> **Required action**
Your answer must consist solely of the line containing "orange brick C7" and all subsequent lines through the end of the entries, reproduced exactly.

(Material for the task)

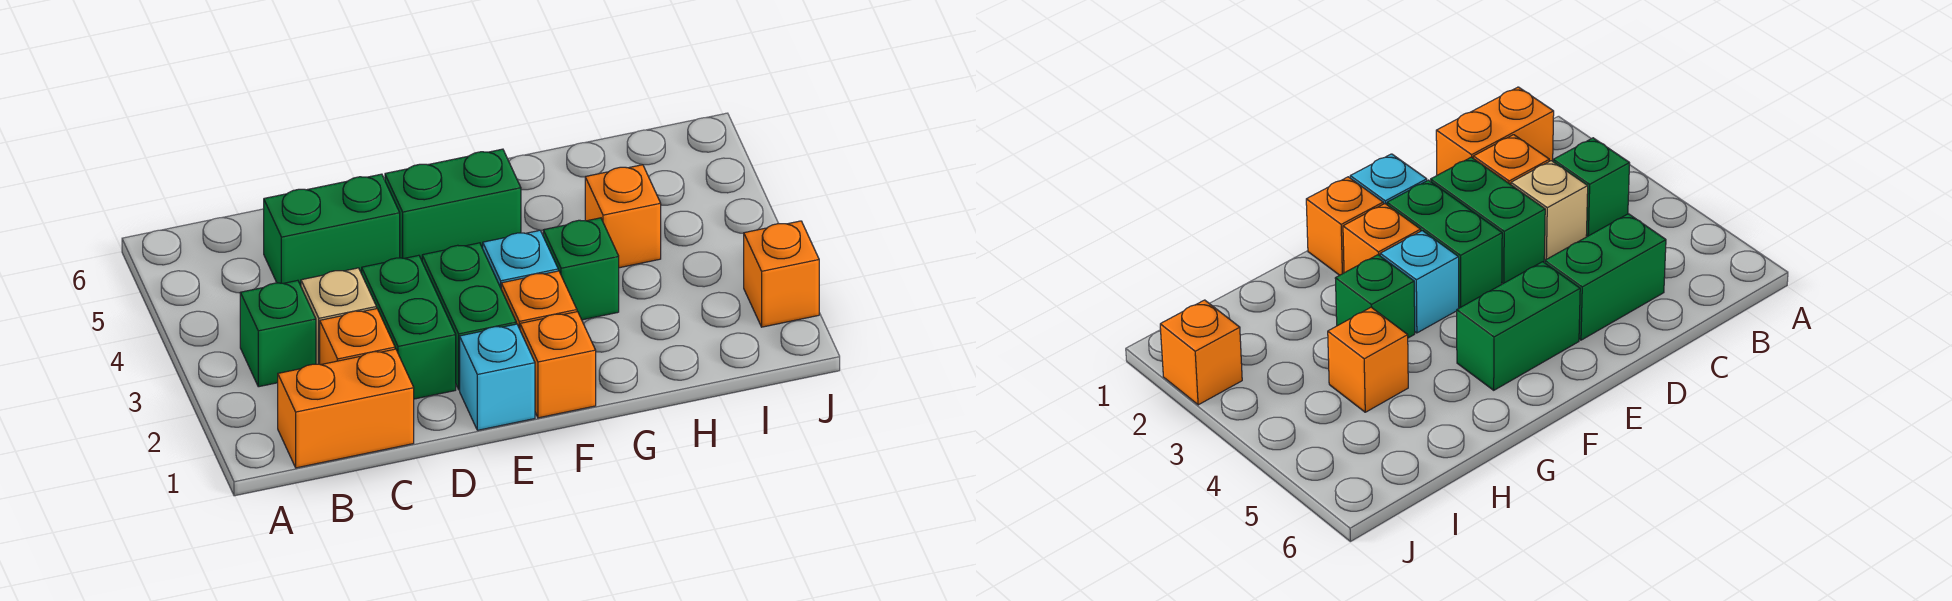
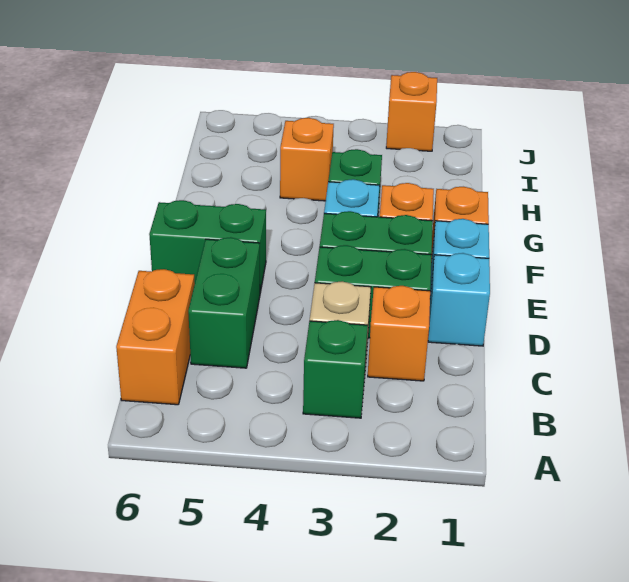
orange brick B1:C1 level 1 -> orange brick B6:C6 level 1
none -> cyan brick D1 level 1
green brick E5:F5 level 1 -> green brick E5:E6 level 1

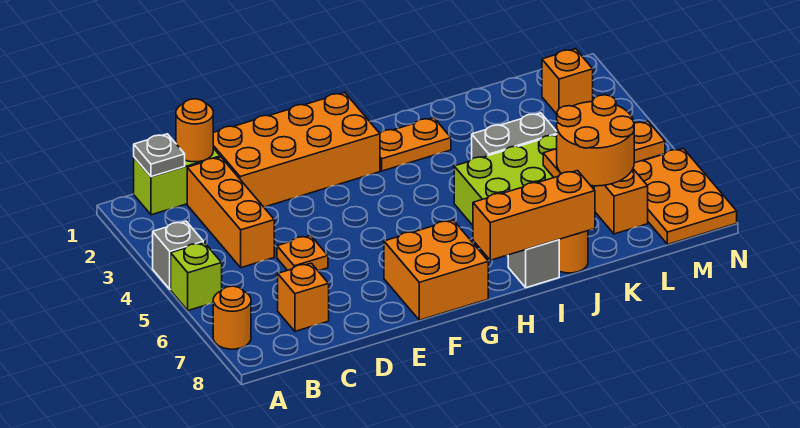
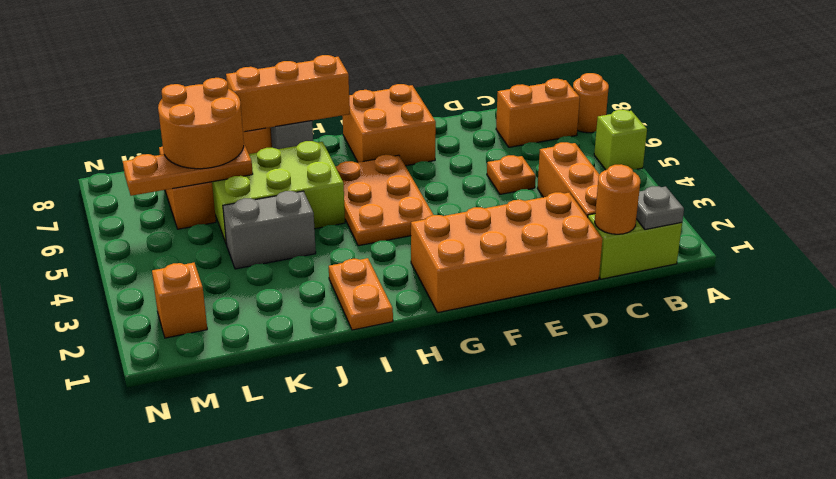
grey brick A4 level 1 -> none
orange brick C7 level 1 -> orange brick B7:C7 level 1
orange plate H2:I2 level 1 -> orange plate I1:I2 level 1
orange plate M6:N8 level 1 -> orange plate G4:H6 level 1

(End Material for the task)

> **Solution for this task**
orange brick C7 level 1 -> orange brick B7:C7 level 1
orange plate H2:I2 level 1 -> orange plate I1:I2 level 1
orange plate M6:N8 level 1 -> orange plate G4:H6 level 1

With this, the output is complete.